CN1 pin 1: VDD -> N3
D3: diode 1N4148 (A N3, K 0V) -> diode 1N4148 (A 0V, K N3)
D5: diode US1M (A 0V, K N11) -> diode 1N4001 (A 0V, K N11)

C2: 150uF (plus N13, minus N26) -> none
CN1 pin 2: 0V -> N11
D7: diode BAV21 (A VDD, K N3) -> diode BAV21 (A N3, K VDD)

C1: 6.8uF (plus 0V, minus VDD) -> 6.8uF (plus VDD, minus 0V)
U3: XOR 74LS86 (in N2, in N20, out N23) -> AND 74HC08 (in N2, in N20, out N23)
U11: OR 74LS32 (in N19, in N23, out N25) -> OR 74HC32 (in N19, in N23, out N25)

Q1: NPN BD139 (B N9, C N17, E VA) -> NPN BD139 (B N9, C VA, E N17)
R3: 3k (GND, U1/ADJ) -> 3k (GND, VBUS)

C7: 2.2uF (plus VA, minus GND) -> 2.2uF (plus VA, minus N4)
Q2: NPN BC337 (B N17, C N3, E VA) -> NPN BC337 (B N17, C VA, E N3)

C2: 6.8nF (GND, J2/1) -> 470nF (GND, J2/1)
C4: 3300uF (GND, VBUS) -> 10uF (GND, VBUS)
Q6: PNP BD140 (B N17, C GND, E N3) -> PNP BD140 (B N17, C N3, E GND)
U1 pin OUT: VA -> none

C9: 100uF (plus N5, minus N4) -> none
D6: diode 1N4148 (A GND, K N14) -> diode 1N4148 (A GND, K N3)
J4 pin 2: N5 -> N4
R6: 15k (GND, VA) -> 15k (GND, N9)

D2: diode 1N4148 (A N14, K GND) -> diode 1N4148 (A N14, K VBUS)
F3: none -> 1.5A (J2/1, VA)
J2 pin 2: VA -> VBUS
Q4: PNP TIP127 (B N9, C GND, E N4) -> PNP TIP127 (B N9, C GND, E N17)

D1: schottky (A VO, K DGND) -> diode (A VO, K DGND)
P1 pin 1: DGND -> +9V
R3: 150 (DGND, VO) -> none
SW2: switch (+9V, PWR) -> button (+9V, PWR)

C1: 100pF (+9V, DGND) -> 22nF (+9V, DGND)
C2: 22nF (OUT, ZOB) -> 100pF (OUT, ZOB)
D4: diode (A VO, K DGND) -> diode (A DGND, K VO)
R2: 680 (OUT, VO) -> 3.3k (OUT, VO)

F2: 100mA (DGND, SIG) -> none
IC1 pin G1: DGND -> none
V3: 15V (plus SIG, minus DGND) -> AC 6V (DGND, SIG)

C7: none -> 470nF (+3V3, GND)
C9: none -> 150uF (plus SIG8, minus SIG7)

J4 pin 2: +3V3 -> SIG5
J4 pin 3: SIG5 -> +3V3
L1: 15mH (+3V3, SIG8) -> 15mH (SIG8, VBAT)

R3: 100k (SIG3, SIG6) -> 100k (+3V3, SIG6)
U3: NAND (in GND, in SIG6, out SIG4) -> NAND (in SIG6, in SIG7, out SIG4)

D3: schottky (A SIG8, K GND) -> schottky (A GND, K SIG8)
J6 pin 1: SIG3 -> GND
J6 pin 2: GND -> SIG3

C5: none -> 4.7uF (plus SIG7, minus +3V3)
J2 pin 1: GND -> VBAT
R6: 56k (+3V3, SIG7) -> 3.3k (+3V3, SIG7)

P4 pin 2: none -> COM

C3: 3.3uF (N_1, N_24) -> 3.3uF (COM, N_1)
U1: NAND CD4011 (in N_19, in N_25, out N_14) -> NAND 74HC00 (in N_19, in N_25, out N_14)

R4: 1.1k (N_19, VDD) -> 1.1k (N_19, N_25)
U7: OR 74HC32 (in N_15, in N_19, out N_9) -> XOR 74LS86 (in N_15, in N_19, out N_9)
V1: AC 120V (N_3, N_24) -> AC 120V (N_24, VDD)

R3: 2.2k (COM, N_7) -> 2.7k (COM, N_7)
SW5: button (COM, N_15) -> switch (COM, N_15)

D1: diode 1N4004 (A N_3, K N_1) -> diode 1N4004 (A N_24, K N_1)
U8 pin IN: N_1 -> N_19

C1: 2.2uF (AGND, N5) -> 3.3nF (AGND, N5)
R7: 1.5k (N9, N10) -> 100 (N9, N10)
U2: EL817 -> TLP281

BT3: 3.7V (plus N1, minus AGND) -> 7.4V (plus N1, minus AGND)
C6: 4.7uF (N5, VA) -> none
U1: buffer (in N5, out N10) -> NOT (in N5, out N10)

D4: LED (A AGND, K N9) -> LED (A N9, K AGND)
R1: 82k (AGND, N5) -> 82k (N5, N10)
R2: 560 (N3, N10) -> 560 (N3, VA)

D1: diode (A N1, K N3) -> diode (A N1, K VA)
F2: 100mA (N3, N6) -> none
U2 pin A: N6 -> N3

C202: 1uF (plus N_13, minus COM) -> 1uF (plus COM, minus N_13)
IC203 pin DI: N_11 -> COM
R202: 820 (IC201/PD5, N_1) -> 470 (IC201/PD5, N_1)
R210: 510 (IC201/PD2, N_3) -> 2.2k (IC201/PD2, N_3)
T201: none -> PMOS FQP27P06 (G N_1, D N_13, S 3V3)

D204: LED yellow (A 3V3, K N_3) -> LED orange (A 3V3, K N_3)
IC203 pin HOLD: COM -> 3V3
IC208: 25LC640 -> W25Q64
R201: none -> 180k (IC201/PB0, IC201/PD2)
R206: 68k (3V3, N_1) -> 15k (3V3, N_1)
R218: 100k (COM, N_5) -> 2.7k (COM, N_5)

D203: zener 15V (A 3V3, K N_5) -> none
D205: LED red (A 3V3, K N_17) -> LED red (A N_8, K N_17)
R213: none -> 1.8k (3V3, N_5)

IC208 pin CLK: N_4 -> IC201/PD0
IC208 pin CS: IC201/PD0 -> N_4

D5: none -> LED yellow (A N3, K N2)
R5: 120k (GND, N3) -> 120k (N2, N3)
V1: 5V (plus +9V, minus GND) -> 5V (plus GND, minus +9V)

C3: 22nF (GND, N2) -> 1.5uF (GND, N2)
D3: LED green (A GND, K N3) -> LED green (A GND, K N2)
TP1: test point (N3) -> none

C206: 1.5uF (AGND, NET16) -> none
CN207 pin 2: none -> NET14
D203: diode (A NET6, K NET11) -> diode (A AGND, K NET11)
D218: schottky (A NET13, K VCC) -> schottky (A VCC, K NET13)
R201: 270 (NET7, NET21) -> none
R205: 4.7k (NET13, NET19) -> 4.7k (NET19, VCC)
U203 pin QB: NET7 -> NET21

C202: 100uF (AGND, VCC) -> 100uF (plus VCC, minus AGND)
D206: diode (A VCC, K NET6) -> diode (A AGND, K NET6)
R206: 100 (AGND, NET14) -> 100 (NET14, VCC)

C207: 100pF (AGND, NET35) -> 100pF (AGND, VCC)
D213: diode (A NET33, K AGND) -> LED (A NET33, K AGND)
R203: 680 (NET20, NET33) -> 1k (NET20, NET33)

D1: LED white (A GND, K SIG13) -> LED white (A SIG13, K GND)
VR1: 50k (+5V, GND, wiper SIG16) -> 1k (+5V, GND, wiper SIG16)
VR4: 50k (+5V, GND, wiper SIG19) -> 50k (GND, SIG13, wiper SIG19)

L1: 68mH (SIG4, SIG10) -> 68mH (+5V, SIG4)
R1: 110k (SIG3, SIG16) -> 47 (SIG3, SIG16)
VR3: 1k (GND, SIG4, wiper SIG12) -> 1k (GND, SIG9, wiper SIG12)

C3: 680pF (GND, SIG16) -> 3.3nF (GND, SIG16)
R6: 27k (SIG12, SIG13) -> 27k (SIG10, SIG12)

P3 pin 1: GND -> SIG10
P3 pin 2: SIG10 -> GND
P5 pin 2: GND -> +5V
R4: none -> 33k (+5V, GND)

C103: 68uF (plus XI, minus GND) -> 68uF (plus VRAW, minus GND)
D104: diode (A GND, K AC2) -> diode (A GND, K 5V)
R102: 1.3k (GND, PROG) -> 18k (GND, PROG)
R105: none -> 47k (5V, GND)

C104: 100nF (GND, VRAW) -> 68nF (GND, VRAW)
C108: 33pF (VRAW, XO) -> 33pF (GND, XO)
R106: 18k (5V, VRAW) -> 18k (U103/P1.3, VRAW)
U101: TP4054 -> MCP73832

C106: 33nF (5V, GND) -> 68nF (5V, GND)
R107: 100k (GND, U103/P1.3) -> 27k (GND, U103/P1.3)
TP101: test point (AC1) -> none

▶ _Problem description_
Among the records above, find each line holding "plus" and list it.

▶ _Finished task_
C2: 150uF (plus N13, minus N26) -> none
C1: 6.8uF (plus 0V, minus VDD) -> 6.8uF (plus VDD, minus 0V)
C7: 2.2uF (plus VA, minus GND) -> 2.2uF (plus VA, minus N4)
C9: 100uF (plus N5, minus N4) -> none
V3: 15V (plus SIG, minus DGND) -> AC 6V (DGND, SIG)
C9: none -> 150uF (plus SIG8, minus SIG7)
C5: none -> 4.7uF (plus SIG7, minus +3V3)
BT3: 3.7V (plus N1, minus AGND) -> 7.4V (plus N1, minus AGND)
C202: 1uF (plus N_13, minus COM) -> 1uF (plus COM, minus N_13)
V1: 5V (plus +9V, minus GND) -> 5V (plus GND, minus +9V)
C202: 100uF (AGND, VCC) -> 100uF (plus VCC, minus AGND)
C103: 68uF (plus XI, minus GND) -> 68uF (plus VRAW, minus GND)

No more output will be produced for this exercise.